===== Data extract

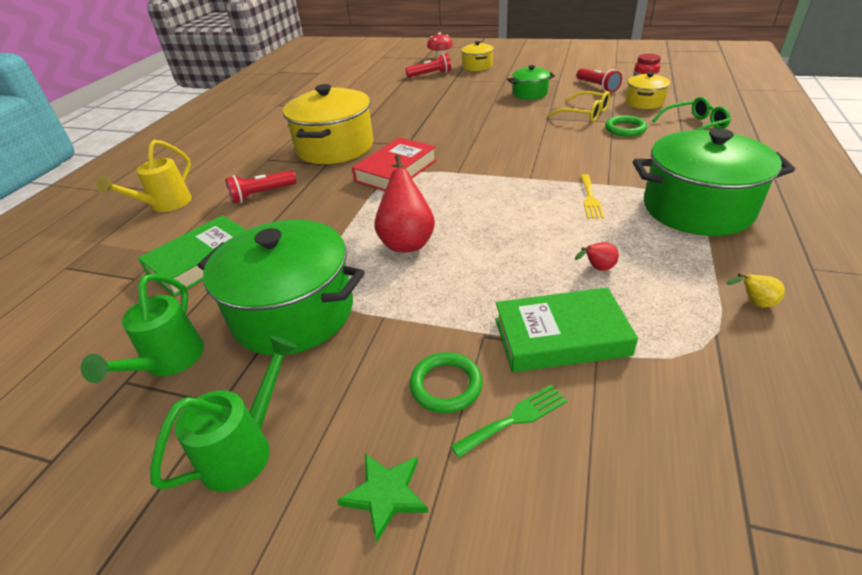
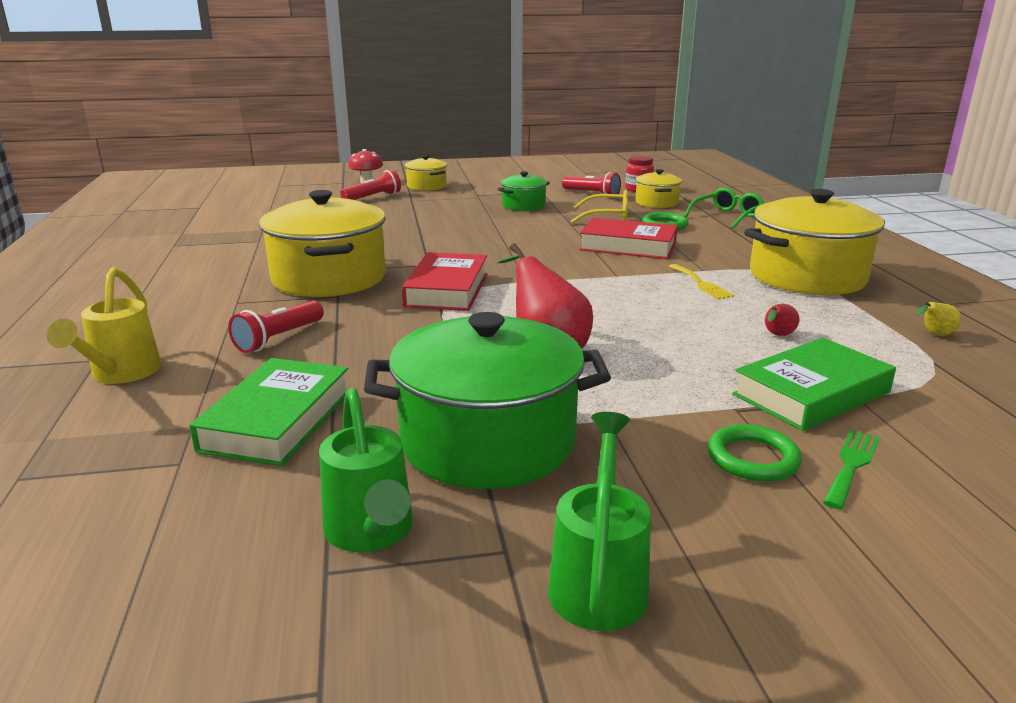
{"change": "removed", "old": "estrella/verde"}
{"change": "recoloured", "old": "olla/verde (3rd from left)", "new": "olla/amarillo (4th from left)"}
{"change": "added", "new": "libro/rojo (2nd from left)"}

==========

### Exercise directions
Without any pictures, print the whole listing again exactly as it stands.

### Result for this task
{"change": "removed", "old": "estrella/verde"}
{"change": "recoloured", "old": "olla/verde (3rd from left)", "new": "olla/amarillo (4th from left)"}
{"change": "added", "new": "libro/rojo (2nd from left)"}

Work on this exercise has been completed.